» **PROMPT**: Nothing but the lines from the one containing "(168, 266) = (316, 169): brown vase -> none" through the end of the data should be retyped, exactly as they stand, and pictures should not be retyped.

» **EXERCISE DATA**:
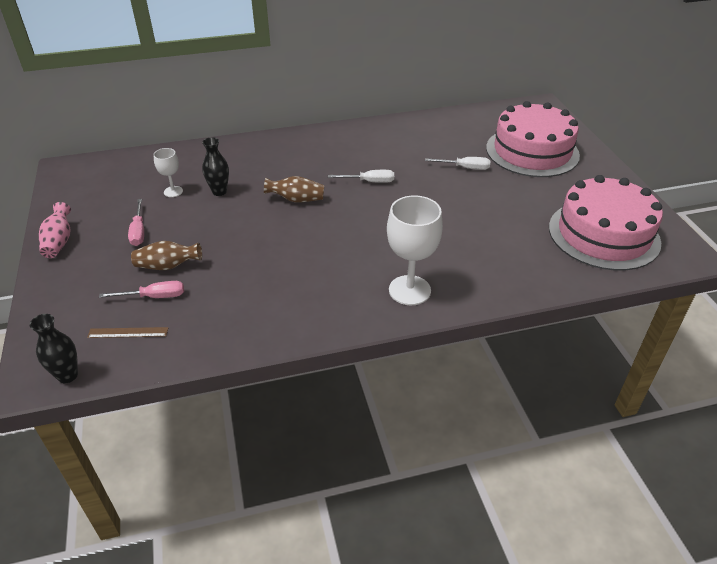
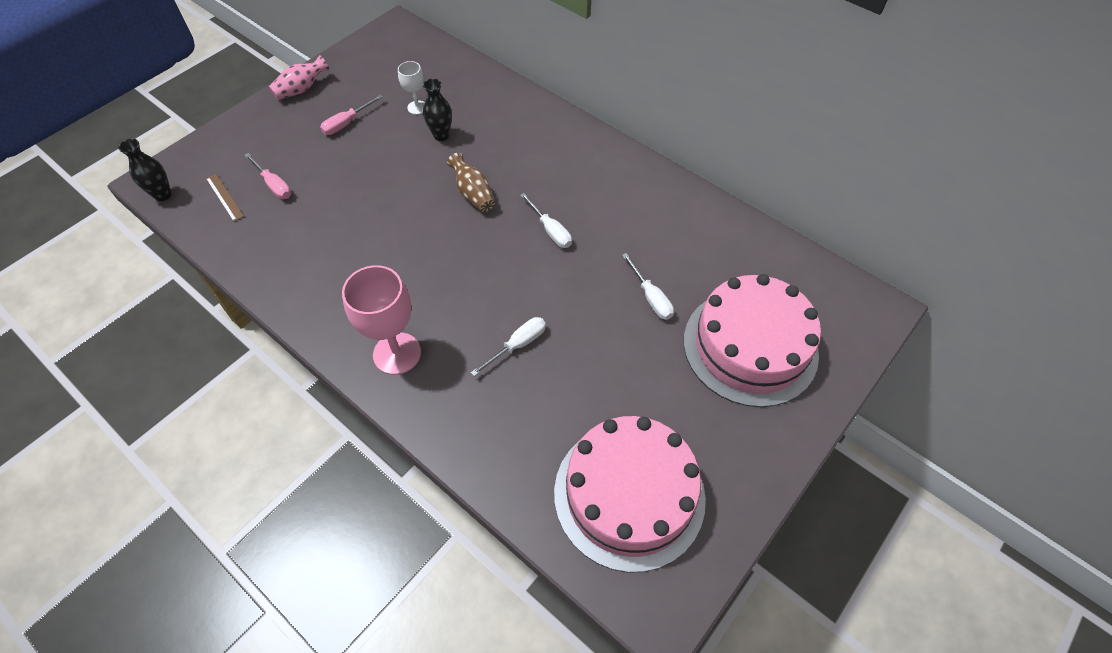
camera: 55 degrees right, 15 degrees up
(168, 266) = (316, 169): brown vase -> none
(409, 290) = (397, 353): white goblet -> pink goblet
(454, 232) = (517, 345): none -> white screwdriver

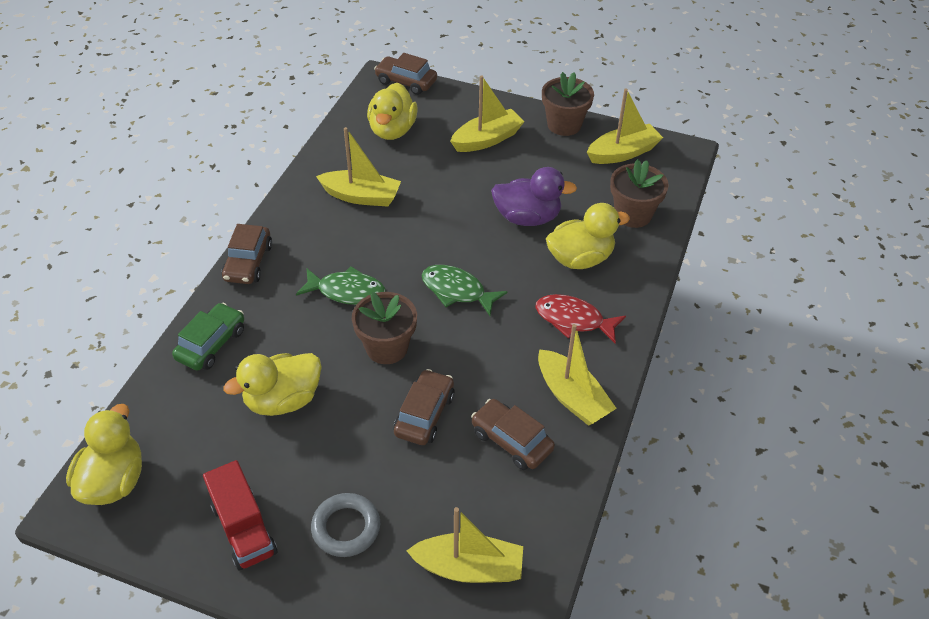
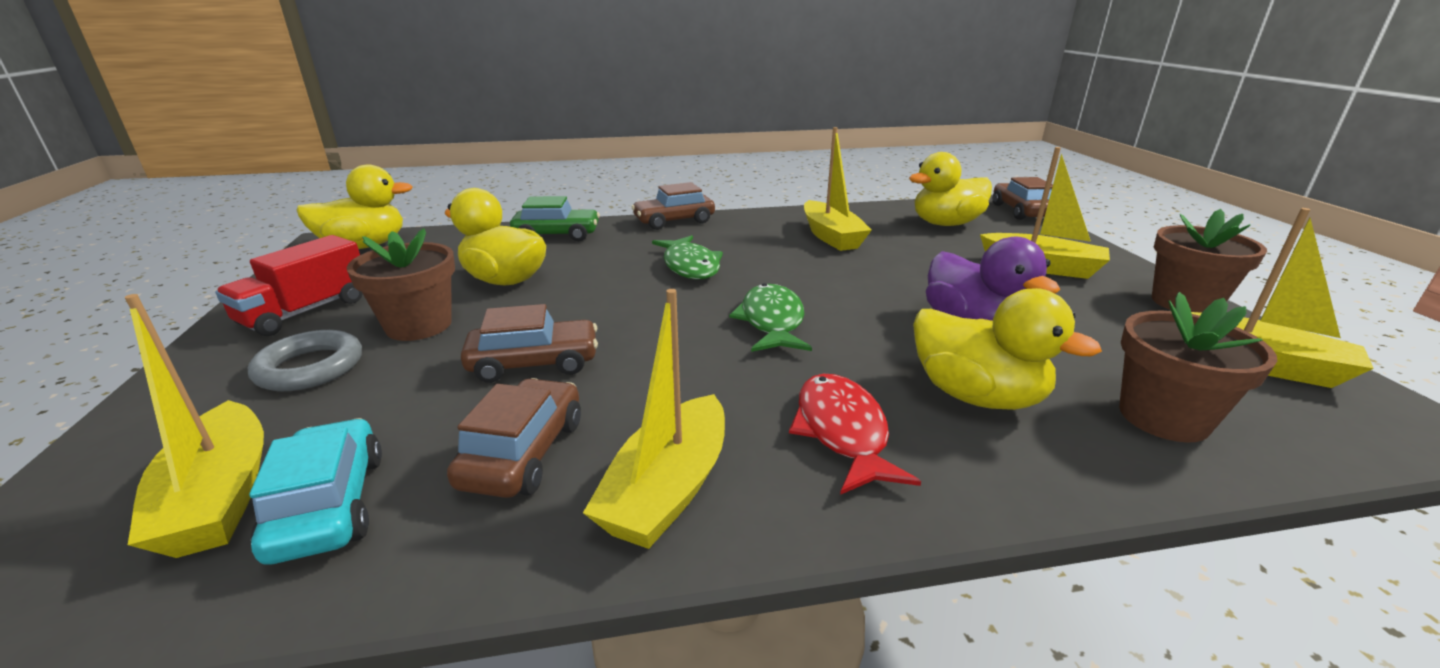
camera: 60 degrees right, 20 degrees down
(386, 347) = (629, 308): brown flower pot -> brown flower pot (419, 325)
(504, 523) = (329, 505): none -> turquoise car

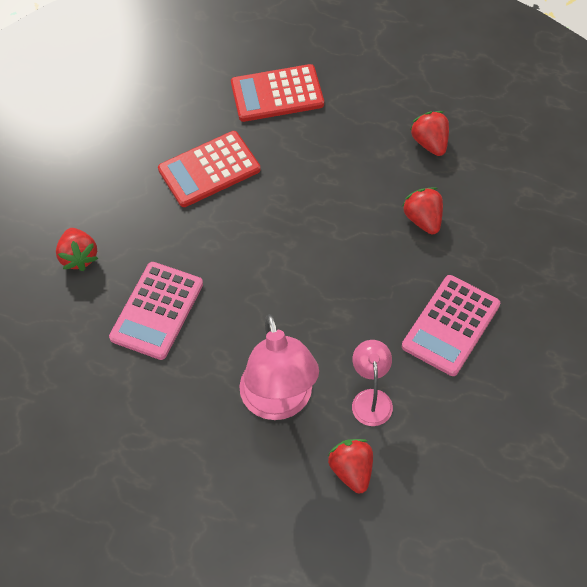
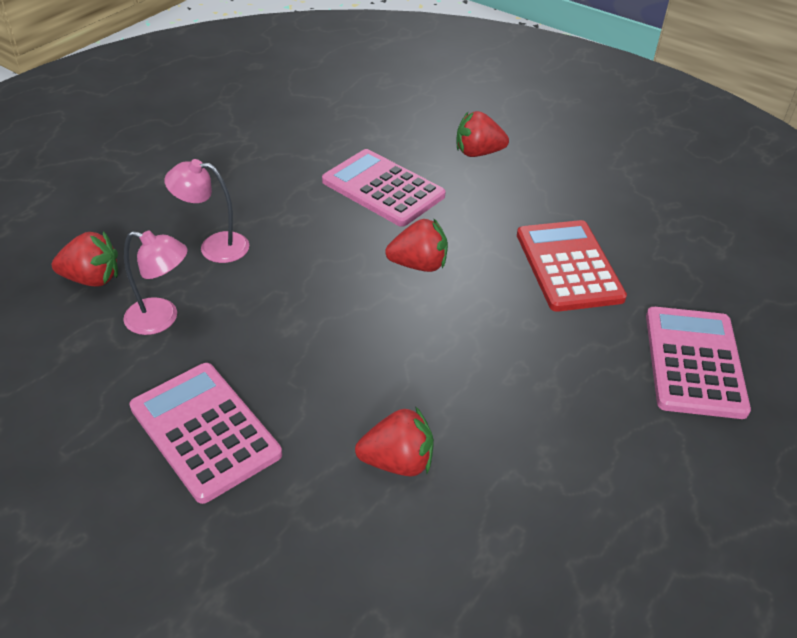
camera: 105 degrees right, 15 degrees down
(277, 94) = (694, 362): red calculator -> pink calculator
(279, 402) = (214, 247): pink lamp -> pink lamp, size x0.56
(430, 143) = (548, 526): red strawberry -> red strawberry (418, 265)

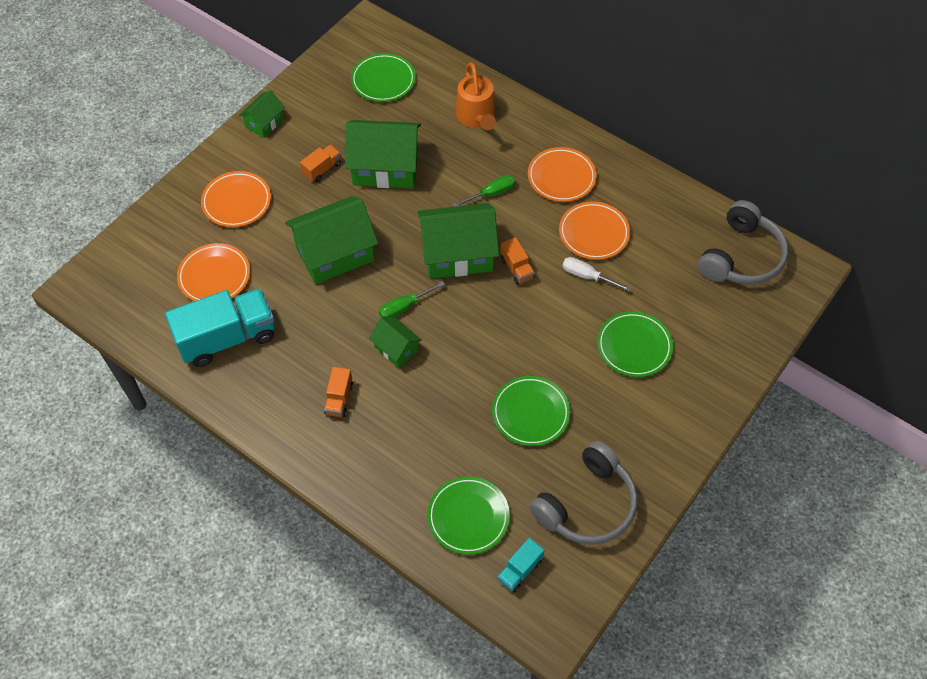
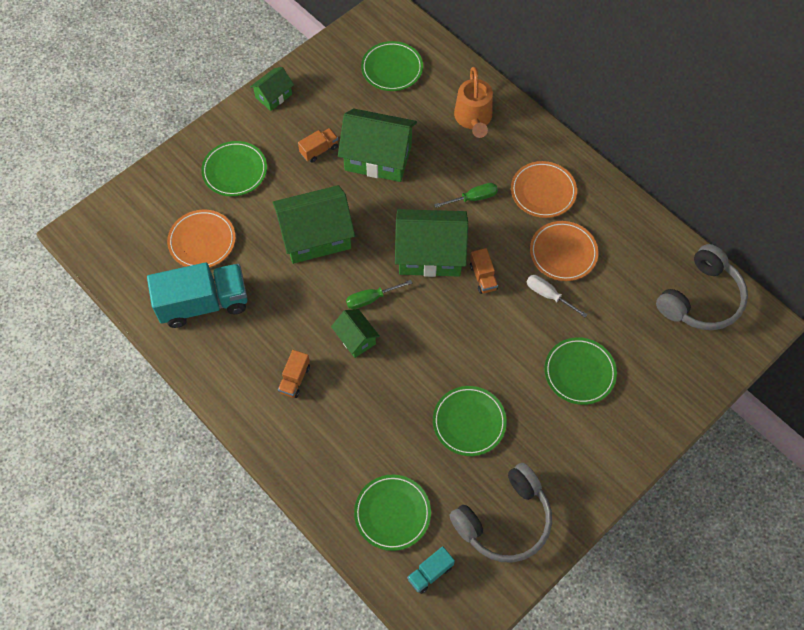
camera: 10 degrees right, 5 degrees up
(237, 202) = (235, 171): orange plate -> green plate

» **THE ANSWER**:
(168, 266) = (316, 169): brown vase -> none
(409, 290) = (397, 353): white goblet -> pink goblet
(454, 232) = (517, 345): none -> white screwdriver

camera: 60 degrees right, 20 degrees down
(386, 347) = (629, 308): brown flower pot -> brown flower pot (419, 325)
(504, 523) = (329, 505): none -> turquoise car

camera: 105 degrees right, 15 degrees down
(277, 94) = (694, 362): red calculator -> pink calculator
(279, 402) = (214, 247): pink lamp -> pink lamp, size x0.56
(430, 143) = (548, 526): red strawberry -> red strawberry (418, 265)

camera: 10 degrees right, 5 degrees up
(237, 202) = (235, 171): orange plate -> green plate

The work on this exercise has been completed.